**Problem to solve**
The task for the listing below is to write out exactly the lines starting at the one containing "red brick H5" and ending at the one containing "brown plate D5:D10", both included. Pictures are to be omitted.

**Records supplied**
....

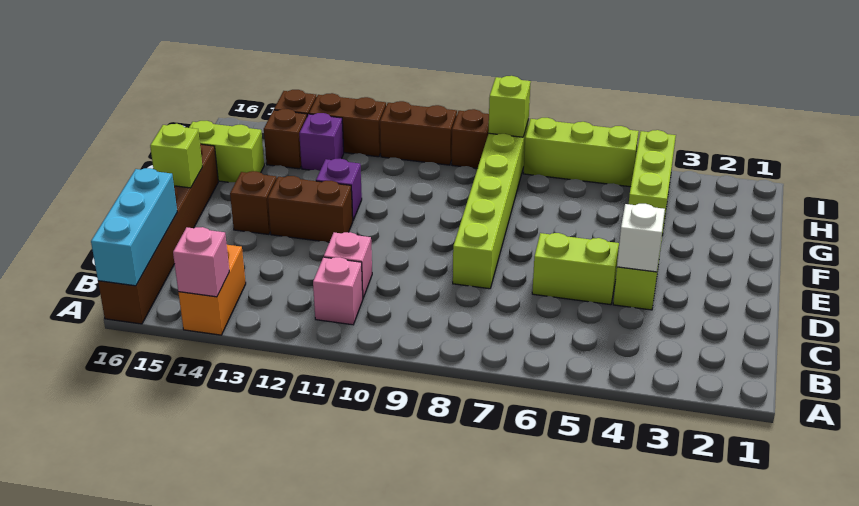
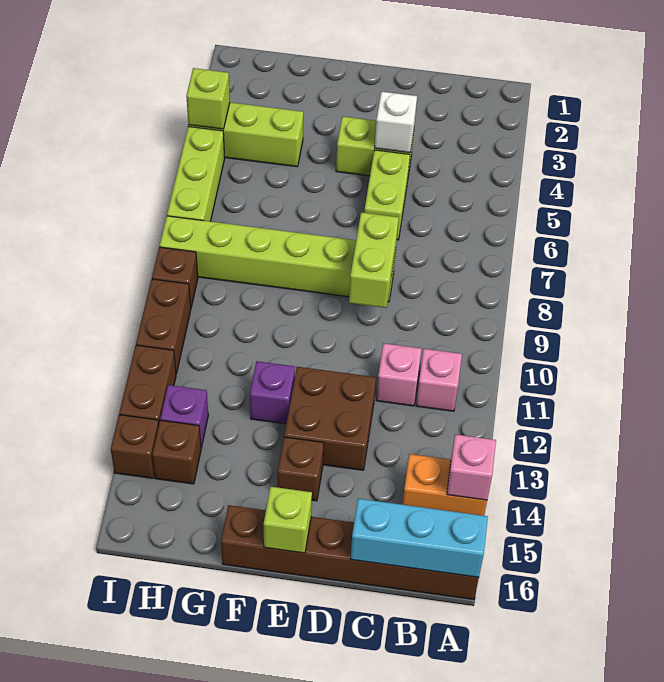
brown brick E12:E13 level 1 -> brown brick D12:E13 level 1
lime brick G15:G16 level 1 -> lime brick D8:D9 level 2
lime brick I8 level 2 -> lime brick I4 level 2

....

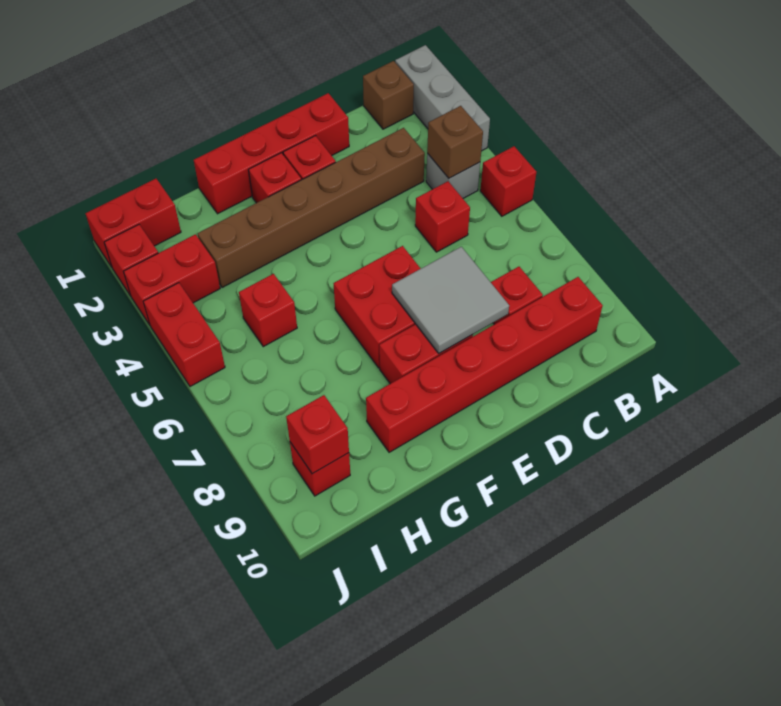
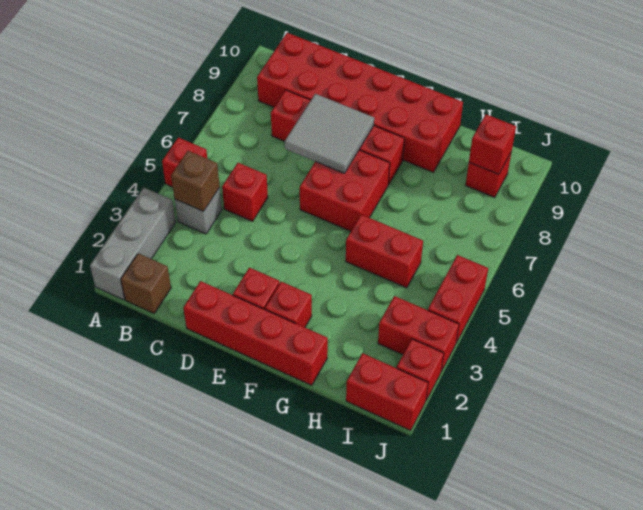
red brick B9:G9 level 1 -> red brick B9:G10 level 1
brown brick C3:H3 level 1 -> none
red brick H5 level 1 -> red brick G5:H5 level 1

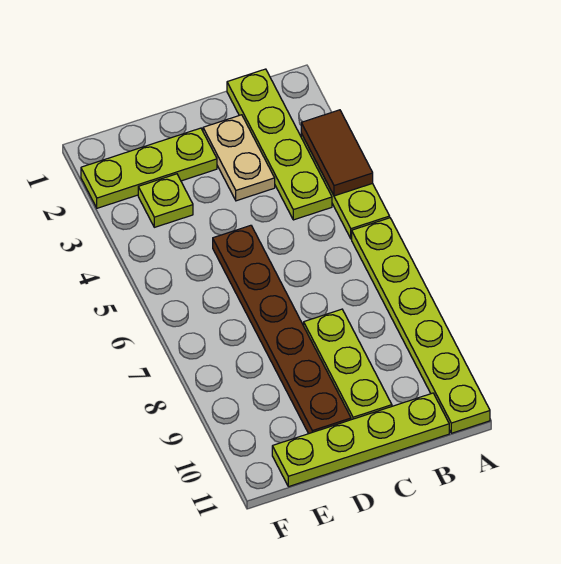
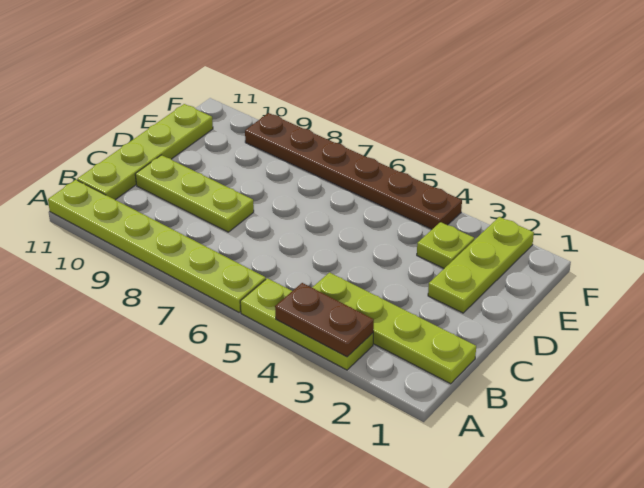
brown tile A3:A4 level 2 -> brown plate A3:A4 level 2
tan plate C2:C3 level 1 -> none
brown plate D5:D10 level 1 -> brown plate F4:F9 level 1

....

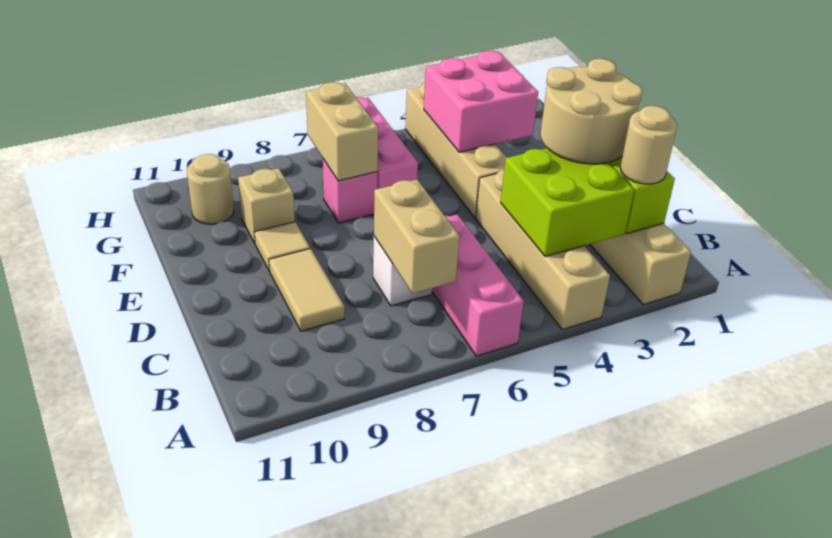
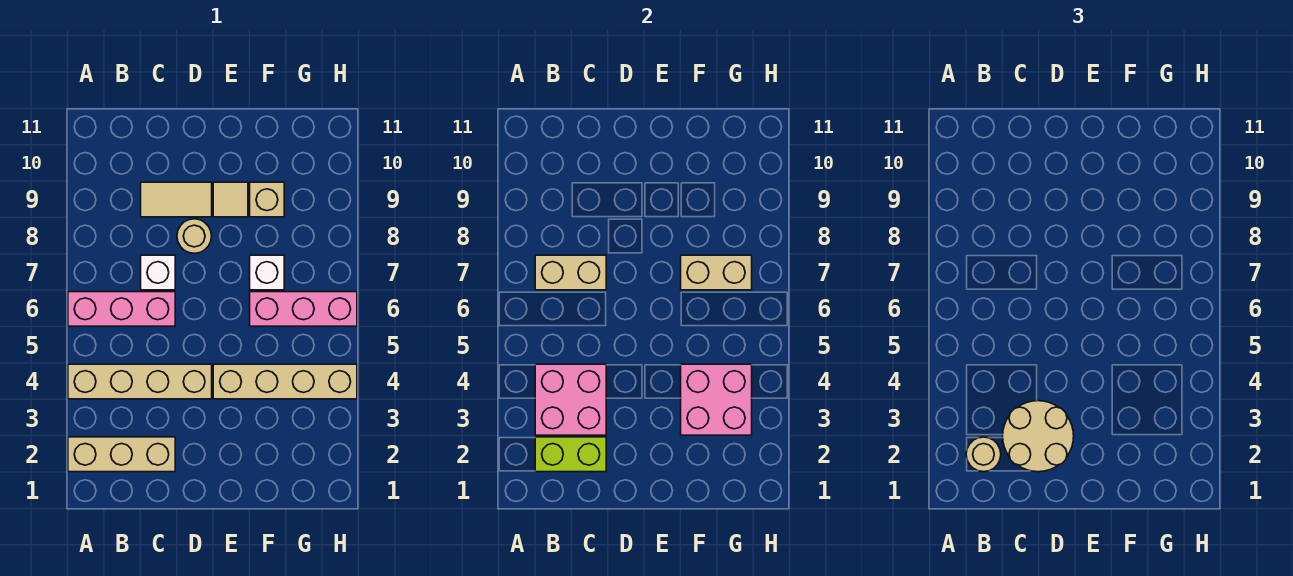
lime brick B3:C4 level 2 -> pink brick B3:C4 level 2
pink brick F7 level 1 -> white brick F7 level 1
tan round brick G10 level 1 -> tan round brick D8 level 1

....

**Output for this exercise**
red brick H5 level 1 -> red brick G5:H5 level 1

brown tile A3:A4 level 2 -> brown plate A3:A4 level 2
tan plate C2:C3 level 1 -> none
brown plate D5:D10 level 1 -> brown plate F4:F9 level 1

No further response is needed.